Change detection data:
__________

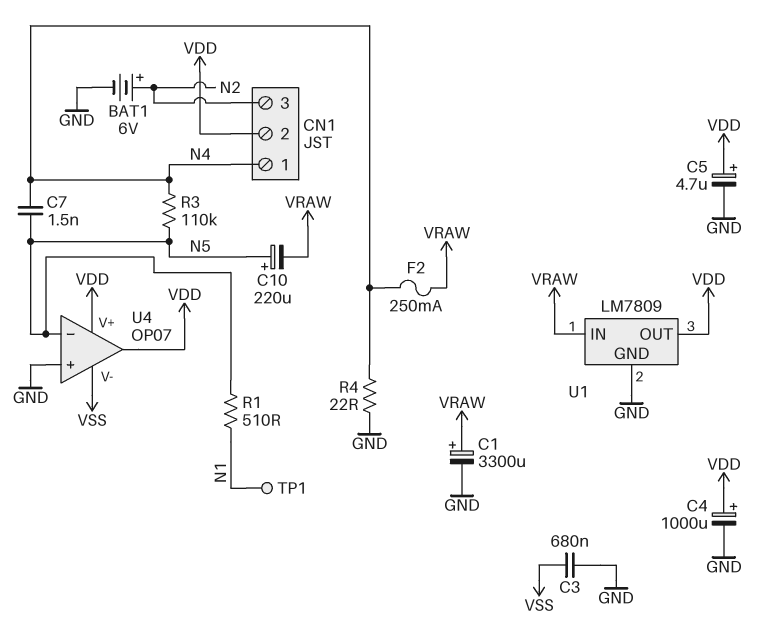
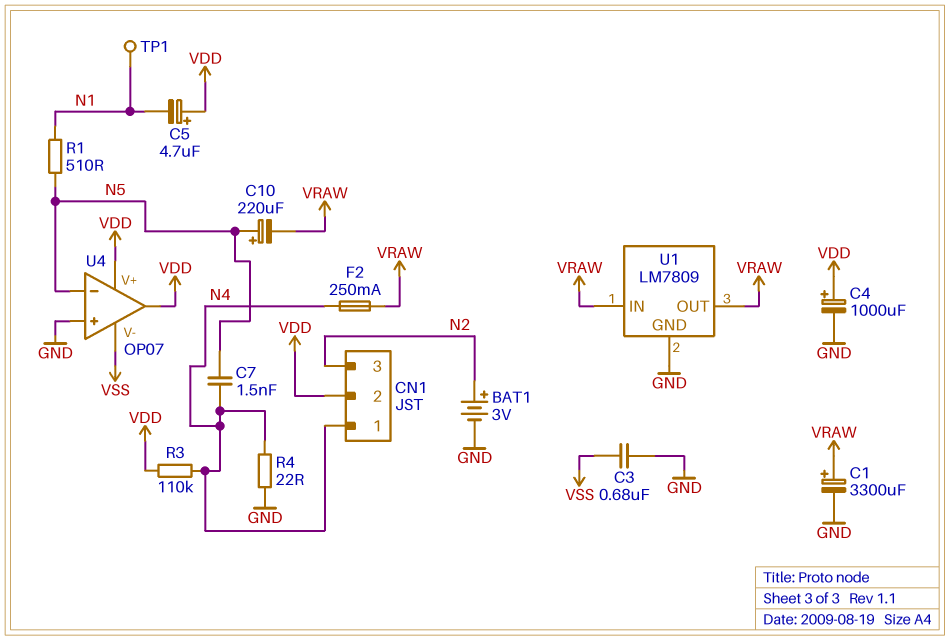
BAT1: 6V (plus N2, minus GND) -> 3V (plus N2, minus GND)
C5: 4.7uF (plus VDD, minus GND) -> 4.7uF (plus VDD, minus N1)
R3: 110k (N4, N5) -> 110k (N4, VDD)
U1 pin OUT: VDD -> VRAW

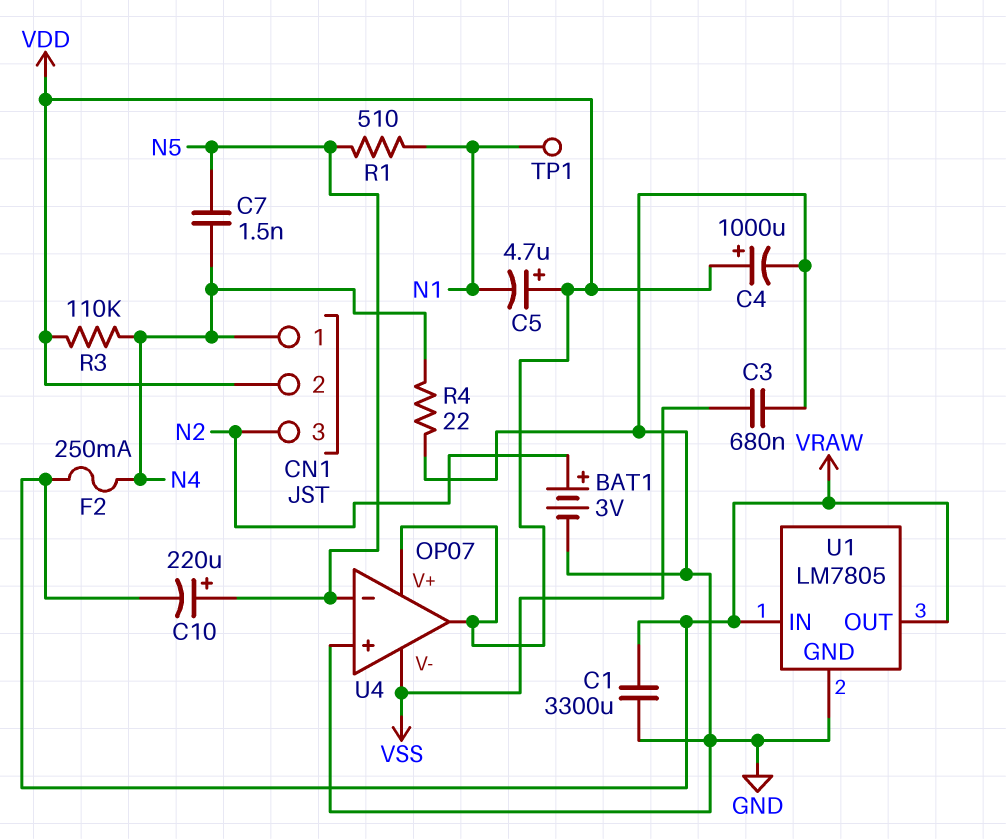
C1: 3300uF (plus VRAW, minus GND) -> 3300uF (GND, VRAW)
U1: LM7809 -> LM7805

__________

# [What you have to do]
Would you return, unchanged, the lines from the one containing "C1: 3300uF (plus" through the end of the entries?

# [Result of this task]
C1: 3300uF (plus VRAW, minus GND) -> 3300uF (GND, VRAW)
U1: LM7809 -> LM7805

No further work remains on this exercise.